Start of Exercise input
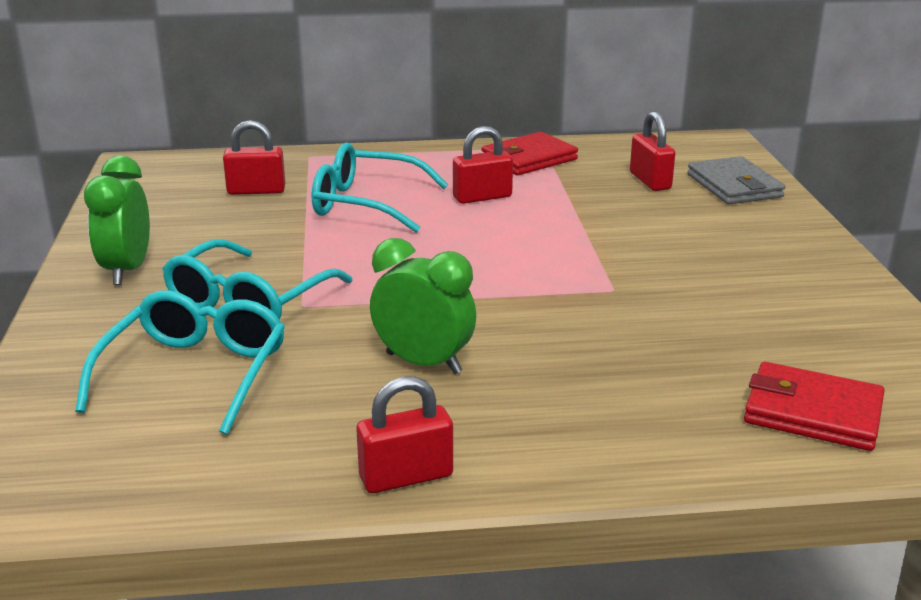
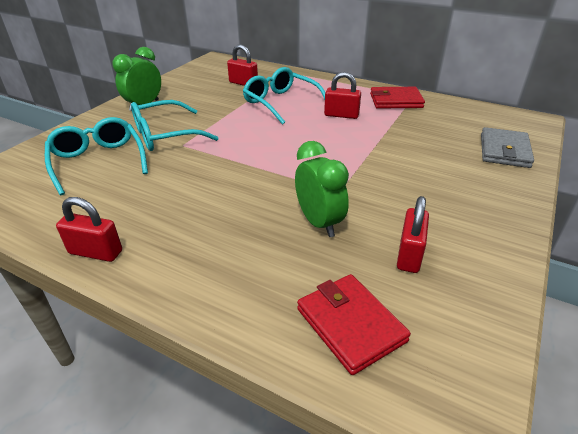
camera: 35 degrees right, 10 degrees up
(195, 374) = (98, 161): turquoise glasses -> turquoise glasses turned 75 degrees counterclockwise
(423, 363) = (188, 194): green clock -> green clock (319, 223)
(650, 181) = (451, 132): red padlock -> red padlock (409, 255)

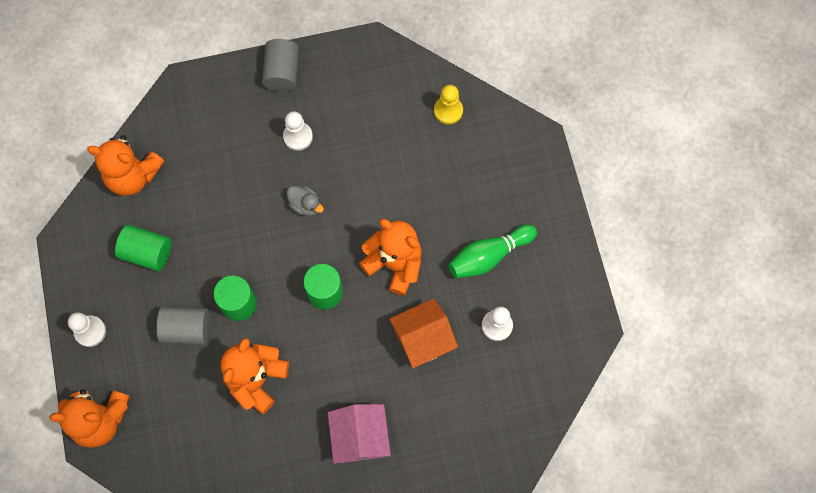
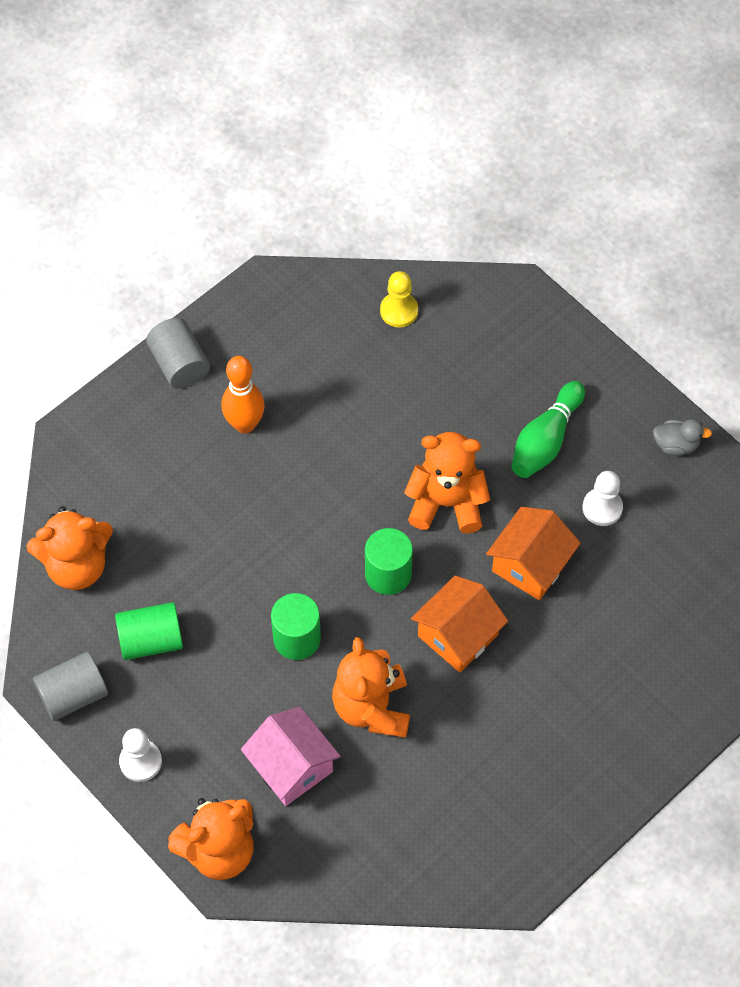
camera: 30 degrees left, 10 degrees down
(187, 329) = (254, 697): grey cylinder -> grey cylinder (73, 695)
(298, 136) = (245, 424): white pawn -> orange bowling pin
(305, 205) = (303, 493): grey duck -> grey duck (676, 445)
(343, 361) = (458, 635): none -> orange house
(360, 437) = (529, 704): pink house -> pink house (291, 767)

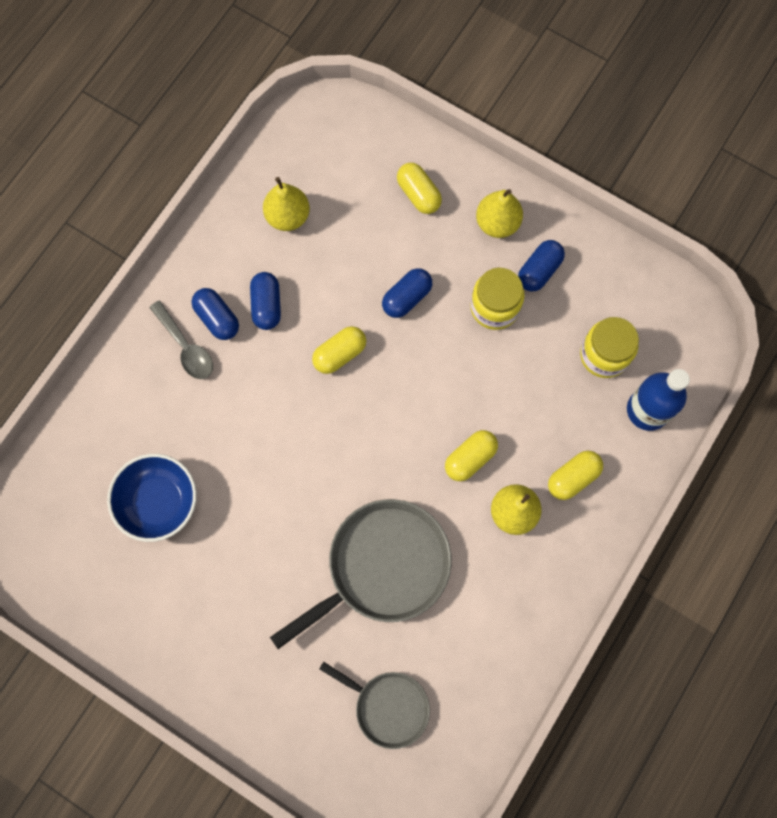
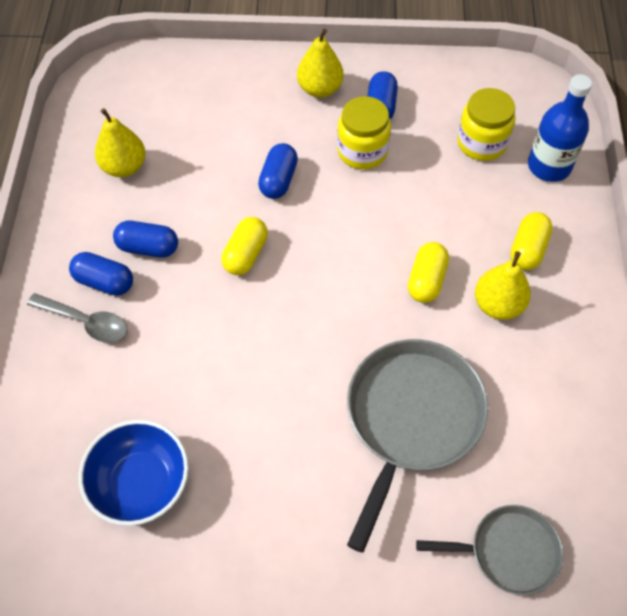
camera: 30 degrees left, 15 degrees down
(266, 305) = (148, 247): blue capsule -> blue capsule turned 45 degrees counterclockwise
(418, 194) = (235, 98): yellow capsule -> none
End of Exercise input
_Your instructions_: Quote, please, only the lines running from the one with "(187, 329) = (254, 697): grey" down to the final line of the data above, keeping both ends and skipping the pictures.

_Answer to the exercise_:
(187, 329) = (254, 697): grey cylinder -> grey cylinder (73, 695)
(298, 136) = (245, 424): white pawn -> orange bowling pin
(305, 205) = (303, 493): grey duck -> grey duck (676, 445)
(343, 361) = (458, 635): none -> orange house
(360, 437) = (529, 704): pink house -> pink house (291, 767)

camera: 30 degrees left, 15 degrees down
(266, 305) = (148, 247): blue capsule -> blue capsule turned 45 degrees counterclockwise
(418, 194) = (235, 98): yellow capsule -> none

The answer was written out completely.